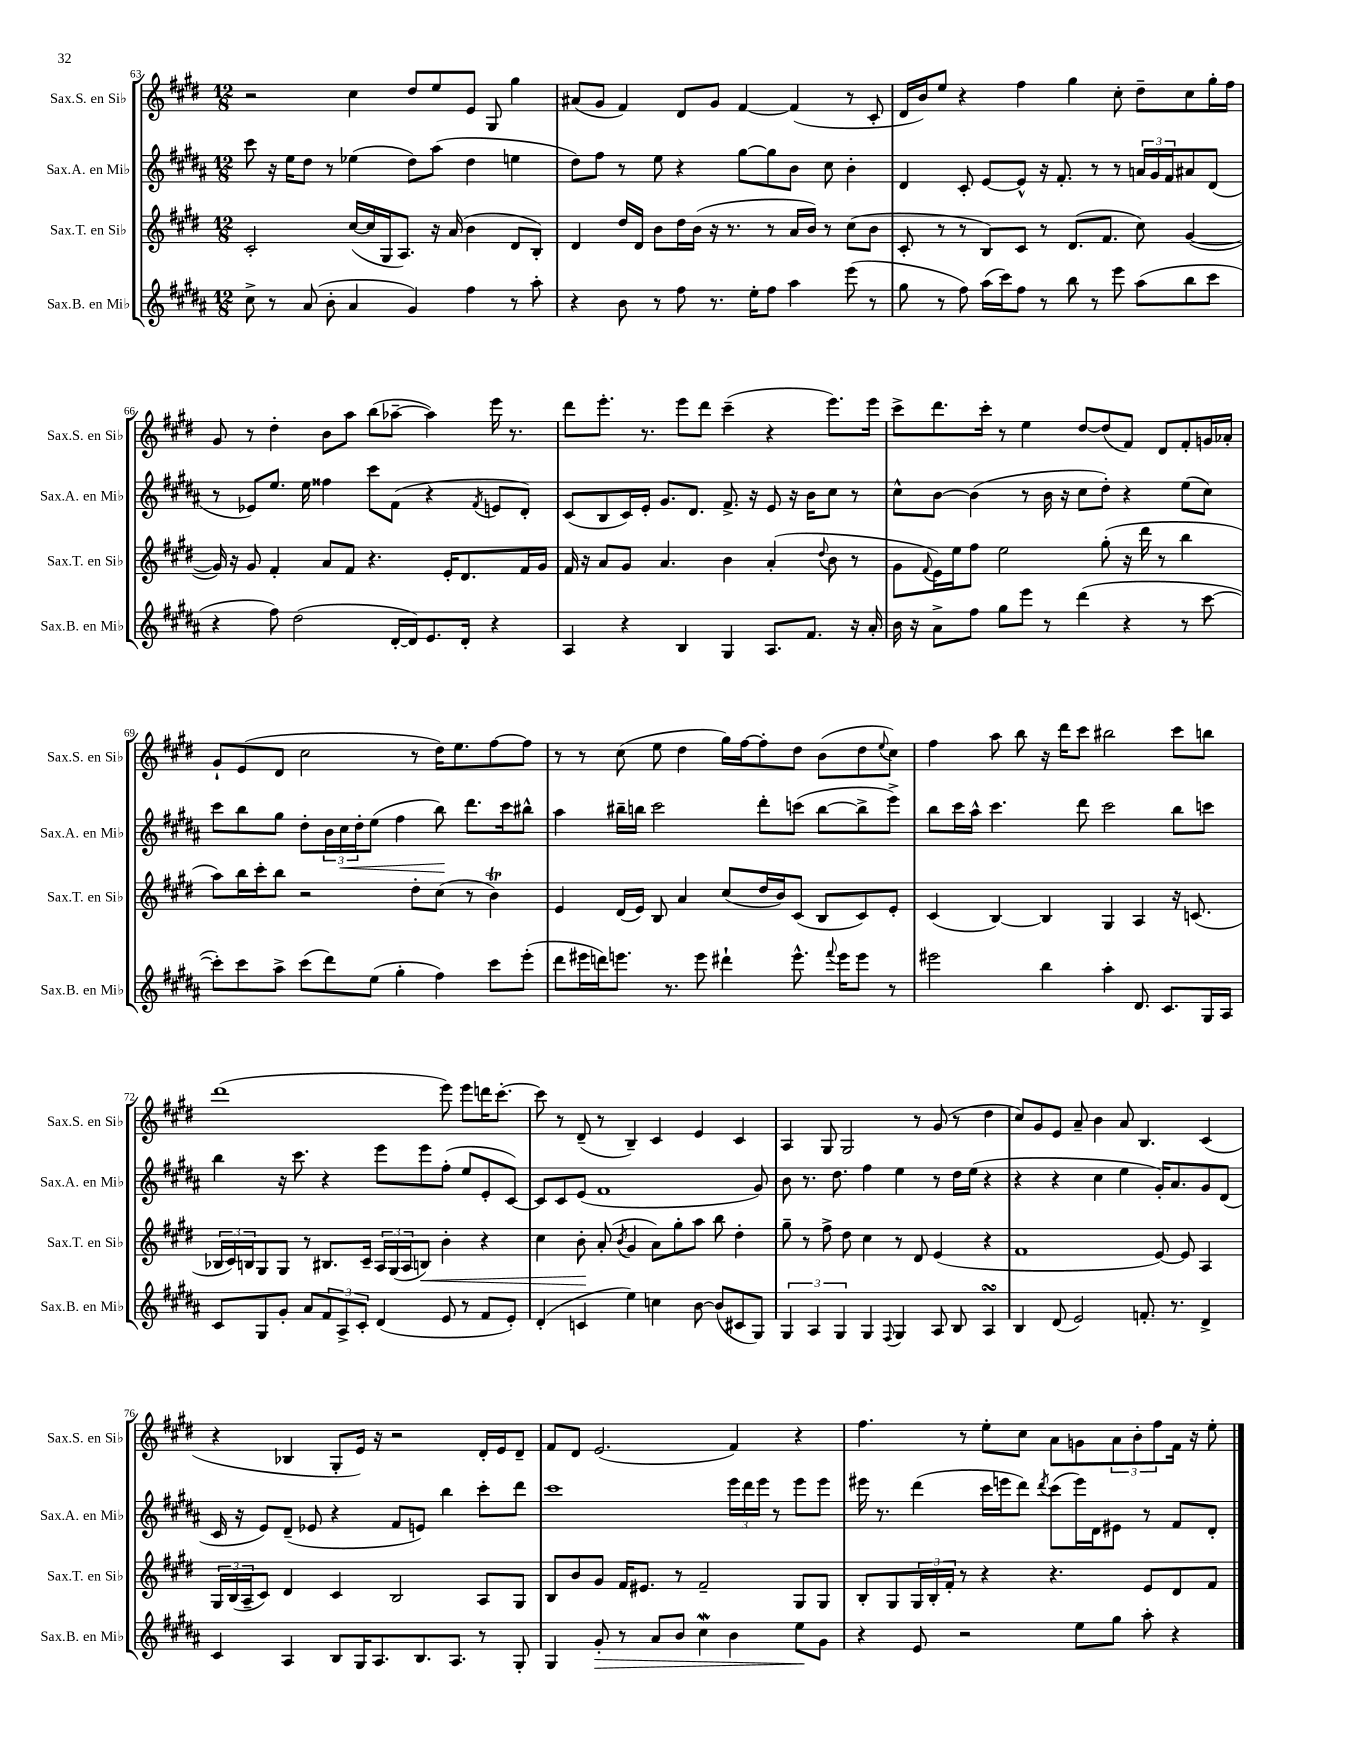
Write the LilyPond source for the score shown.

<<
\new StaffGroup <<
\new Staff = "s0" \with { instrumentName = "Sax.S. en Sib" shortInstrumentName = "Sax.S. en Sib" } {
    \clef treble \key e \major \numericTimeSignature \time 12/8
    r2 cis''4 dis''8 e''8 e'8 gis8 gis''4 |
    ais'8( gis'8 fis'4) dis'8 gis'8 fis'4~ fis'4( r8 cis'8-. |
    dis'16 b'16) e''8 r4 fis''4 gis''4 cis''8-. dis''8-- cis''8 gis''16-. fis''16 |
    gis'8 r8 dis''4-. b'8 a''8 b''8( aes''8~-- aes''4) e'''16 r8. |
    dis'''8 e'''8.-. r8. e'''8 dis'''8 cis'''4--( r4 e'''8.) e'''16 |
    cis'''8-> dis'''8. cis'''16-. r8 e''4 dis''8~ dis''8( fis'8) dis'8 fis'8-. g'16 aes'16-. |
    gis'8-! e'8( dis'8 cis''2 r8 dis''16) e''8. fis''8~ fis''8 |
    r8 r8 cis''8( e''8 dis''4 gis''16) fis''16~ fis''8-. dis''8 b'8( dis''8 \appoggiatura { e''8 } cis''8) |
    fis''4 a''8 b''8 r16 dis'''16 cis'''8 bis''2 cis'''8 b''8 |
    dis'''1( e'''8) e'''8 d'''16 cis'''8.~-. |
    cis'''8 r8 dis'8--( r8 b4--) cis'4 e'4 cis'4 |
    a4 gis8 gis2 r8 gis'8( r8 dis''4 |
    cis''8) gis'8 e'8 a'8-- b'4 a'8 b4. cis'4( |
    r4 bes4 gis8-. e'16) r16 r2 dis'16-. e'16 dis'8-- |
    fis'8 dis'8 e'2.( fis'4) r4 |
    fis''4. r8 e''8-. cis''8 a'8 g'8 \tuplet 3/2 { a'8 b'8-. fis''8 } fis'16 r16 e''8-. \bar "|." |
}
\new Staff = "s1" \with { instrumentName = "Sax.A. en Mib" shortInstrumentName = "Sax.A. en Mib" } {
    \clef treble \key b \major \numericTimeSignature \time 12/8
    cis'''8 r16 e''16 dis''8 r8 ees''4( dis''8) ais''8( dis''4 e''4 |
    dis''8) fis''8 r8 e''8 r4 gis''8~ gis''8 b'8 cis''8 b'4-. |
    dis'4 cis'8-. e'8~ e'8-^ r16 fis'8.-. r8 r8 \tuplet 3/2 { a'16 gis'16 fis'16 } ais'8 dis'8( |
    r8 ees'8) e''8. e''16 fisis''4 cis'''8 fis'8( r4 \acciaccatura { fis'8 } e'8 dis'8-.) |
    cis'8( b8 cis'16) e'16-. gis'8. dis'8. fis'8.-> r16 e'8 r16 b'16 cis''8 r8 |
    cis''8-^ b'8~ b'4( r8 b'16 r16 cis''8 dis''8-.) r4 e''8( cis''8) |
    cis'''8 b''8 gis''8 dis''8-. \tuplet 3/2 { b'16 cis''16\< dis''16-. } e''8( fis''4 b''8\!) dis'''8. cis'''16 bis''8-^ |
    ais''4 bis''16-- b''16 cis'''2 dis'''8-. c'''8( b''8~ b''8-> e'''8->) |
    b''8 cis'''16 ais''16-^ cis'''4. dis'''8 cis'''2 b''8 c'''8 |
    b''4 r16 cis'''8. r4 e'''8 e'''8 fis''8-.( e''8 e'8-. cis'8~) |
    cis'8 cis'8 e'8( fis'1 gis'8) |
    b'8 r8. dis''8. fis''4 e''4 r8 dis''16 e''16( r4 |
    r4 r4 cis''4 e''4 gis'16-.) ais'8. gis'8 dis'8( |
    cis'16 r16 e'8) dis'8--( ees'8 r4 fis'8 e'8) b''4 cis'''8-. dis'''8 |
    cis'''1 \tuplet 3/2 { e'''16 dis'''16 e'''16 } r8 e'''8 e'''8 |
    eis'''16 r8. dis'''4( cis'''16 e'''16 dis'''8) \acciaccatura { dis'''8 } cis'''8( e'''16) dis'16 eis'8 r8 fis'8 dis'8-. \bar "|." |
}
\new Staff = "s2" \with { instrumentName = "Sax.T. en Sib" shortInstrumentName = "Sax.T. en Sib" } {
    \clef treble \key e \major \numericTimeSignature \time 12/8
    cis'2-. cis''16~( cis''16 gis16 a8.) r16 a'16( b'4 dis'8 b8-.) |
    dis'4 dis''16 dis'16 b'8 dis''16 b'16( r16 r8. r8 a'16 b'16) r8 cis''8( b'8 |
    cis'8-. r8 r8 b8) cis'8 r8 dis'8.( fis'8. cis''8) gis'4~( |
    gis'16) r16 gis'8 fis'4-. a'8 fis'8 r4. e'16-. dis'8. fis'16 gis'16 |
    fis'16 r16 a'8 gis'8 a'4. b'4 a'4-.( \appoggiatura { dis''8 } b'8 r8 |
    gis'8 \appoggiatura { fis'8 } e'16) e''16 fis''8 e''2 gis''8-.( r16 dis'''16 r8 b''4 |
    a''8) b''16 cis'''16-. b''8 r2 dis''8-. cis''8( r8 b'4\trill) |
    e'4 dis'16( e'16) b8 a'4 cis''8( dis''16 b'16) cis'8( b8 cis'8) e'8-. |
    cis'4( b4~) b4 gis4 a4 r16 c'8.( |
    \tuplet 3/2 { bes16 cis'16) b16 } gis8 gis8 r8 bis8. cis'16-- \tuplet 3/2 { a16 gis16( a16 } b8\<) b'4-. r4 |
    cis''4 b'8-.\! a'8-.( \acciaccatura { b'8 } gis'4 a'8) gis''8-. a''8 b''8 dis''4-. |
    gis''8-- r8 fis''8-> dis''8 cis''4 r8 dis'8 e'4( r4 |
    fis'1 e'8~) e'8 a4 |
    \tuplet 3/2 { gis16 b16( a16-- } cis'8) dis'4 cis'4 b2 a8 gis8 |
    b8 b'8 gis'8 fis'16 eis'8. r8 fis'2-- gis8 gis8 |
    b8-. gis8 \tuplet 3/2 { gis16 b16-. fis'16-. } r8 r4 r4. e'8 dis'8 fis'8 \bar "|." |
}
\new Staff = "s3" \with { instrumentName = "Sax.B. en Mib" shortInstrumentName = "Sax.B. en Mib" } {
    \clef treble \key b \major \numericTimeSignature \time 12/8
    cis''8-> r8 ais'8( b'8-. ais'4 gis'4) fis''4 r8 ais''8-. |
    r4 b'8 r8 fis''8 r8. e''16-. fis''8 ais''4 e'''8( r8 |
    gis''8 r8 fis''8) ais''16( cis'''16) fis''8 r8 b''8 r8 e'''8 ais''8( b''8 cis'''8 |
    r4 fis''8) dis''2( dis'16~-. dis'16) e'8. dis'16-. r4 |
    ais4 r4 b4 gis4 ais8. fis'8. r16 ais'16-. |
    b'16 r16 ais'8-> fis''8 gis''8 e'''8 r8 dis'''4( r4 r8 cis'''8~ |
    cis'''8-.) cis'''8 ais''8-> cis'''8( dis'''8) e''8( gis''4-. fis''4) cis'''8 e'''8-.( |
    dis'''8 eis'''16 d'''16) e'''8. r8. e'''8 dis'''4-! e'''8.-^ \appoggiatura { fis'''8 } e'''16 e'''8 r8 |
    eis'''2 b''4 ais''4-. dis'8. cis'8. gis16 ais16 |
    cis'8 gis8 gis'8-. ais'8 \tuplet 3/2 { fis'8 ais8-> cis'8-. } dis'4( e'8 r8 fis'8 e'8-.) |
    dis'4-.( c'4 e''4) c''4 b'8~ b'8( cis'8 gis8) |
    \tuplet 3/2 { gis4 ais4 gis4 } gis4 \appoggiatura { fis8 } gis4 ais8 b8 ais4\turn |
    b4 dis'8( e'2) f'8.-. r8. dis'4-> |
    cis'4 ais4 b8 gis16 ais8. b8. ais8. r8 gis8-. |
    gis4 gis'8-.\> r8 ais'8 b'8 cis''4\mordent b'4 e''8\! gis'8 |
    r4 e'8 r2 e''8 gis''8 ais''8-. r4 \bar "|." |
}
>>
>>
\layout { \context { \Score currentBarNumber = #63 } }
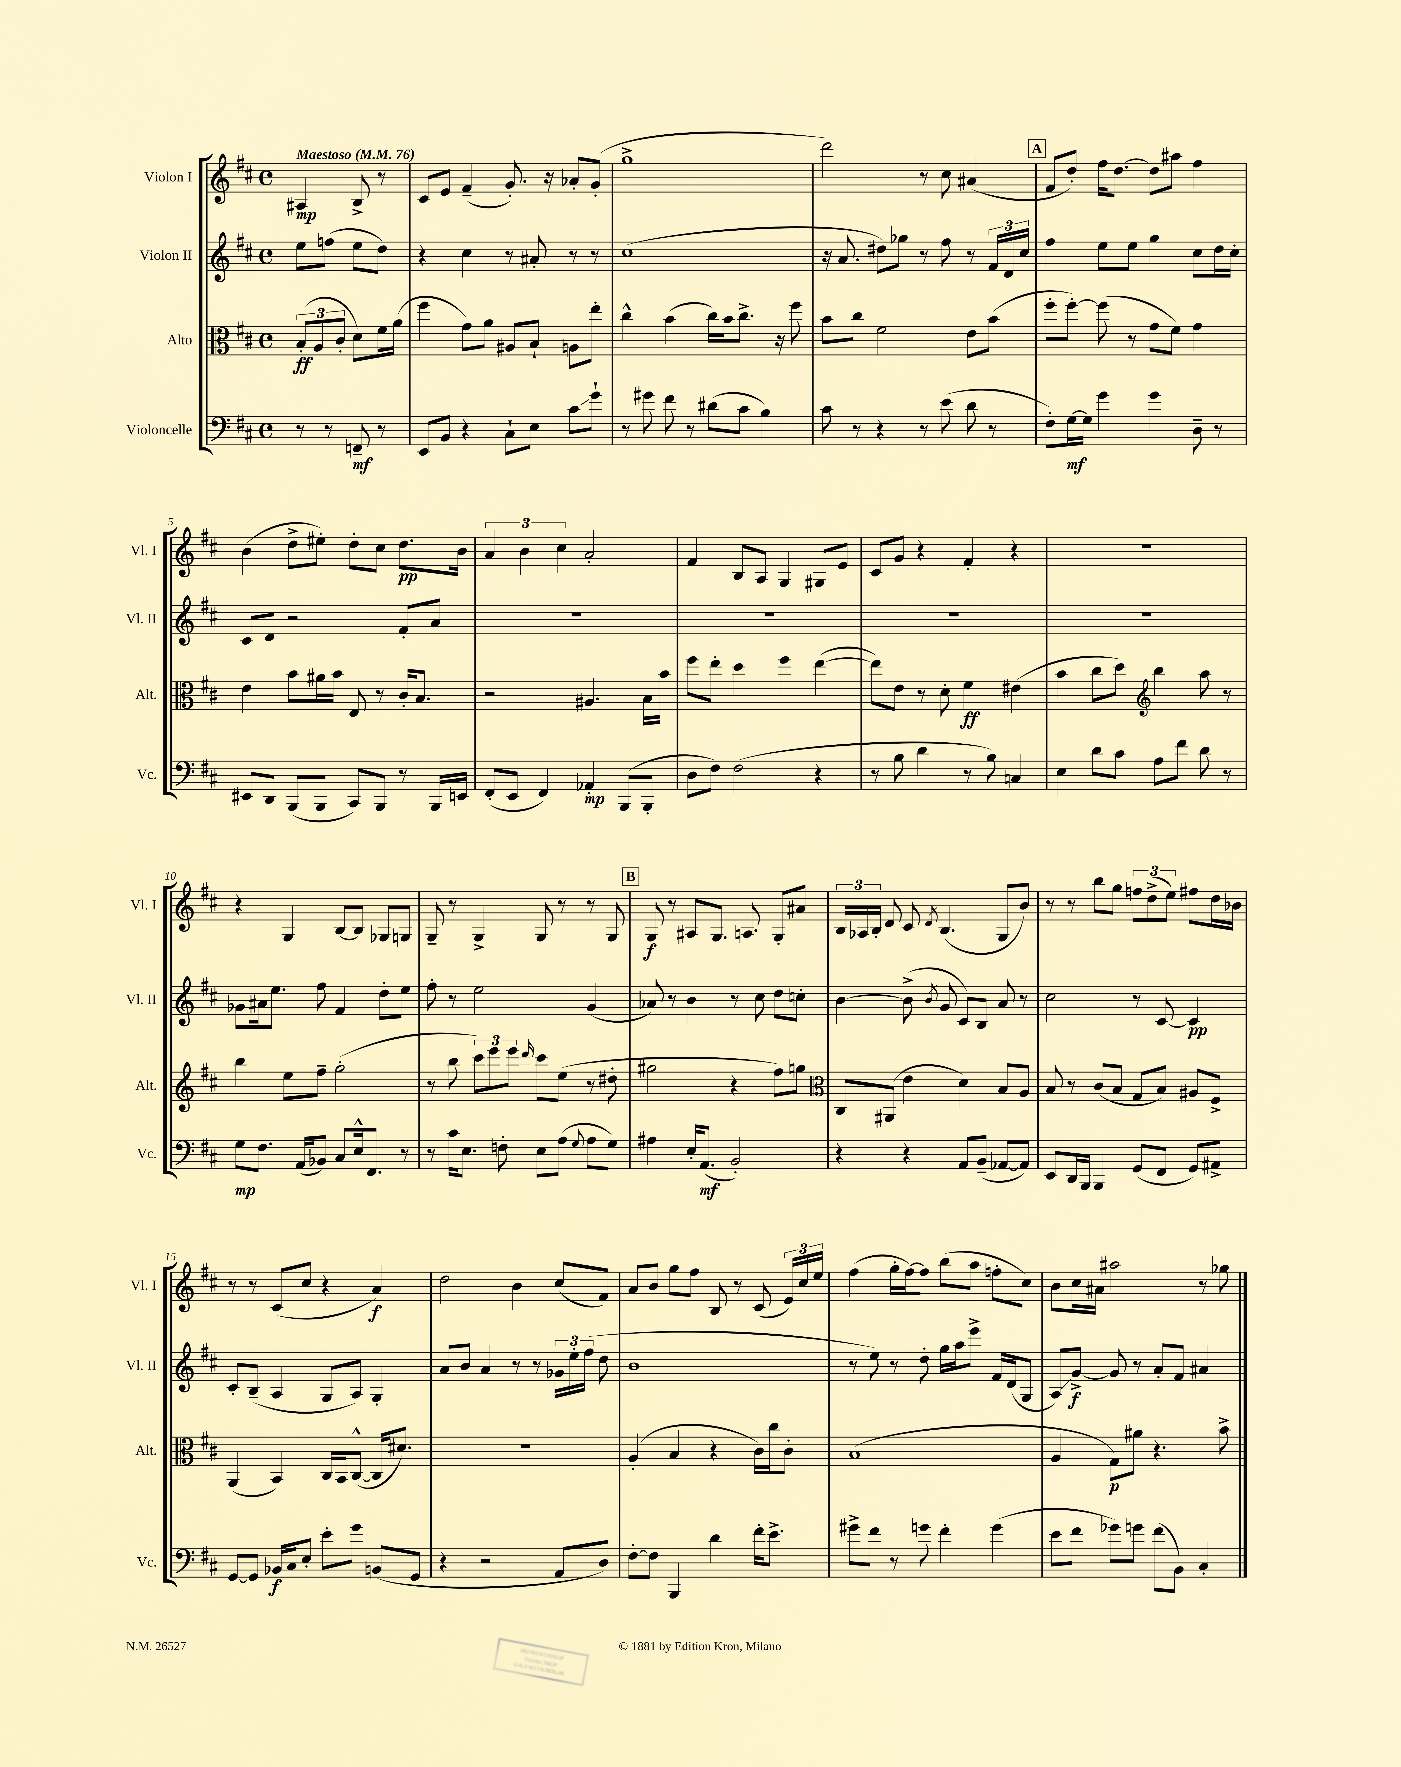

◆ PROBLEM STATEMENT
Gather every line in the entries above that contains the string "instrumentName".

◆ EXERCISE OUTPUT
\new Staff = "s0" \with { instrumentName = "Sax.S. en Sib" shortInstrumentName = "Sax.S. en Sib" } {
\new Staff = "s1" \with { instrumentName = "Sax.A. en Mib" shortInstrumentName = "Sax.A. en Mib" } {
\new Staff = "s2" \with { instrumentName = "Sax.T. en Sib" shortInstrumentName = "Sax.T. en Sib" } {
\new Staff = "s3" \with { instrumentName = "Sax.B. en Mib" shortInstrumentName = "Sax.B. en Mib" } {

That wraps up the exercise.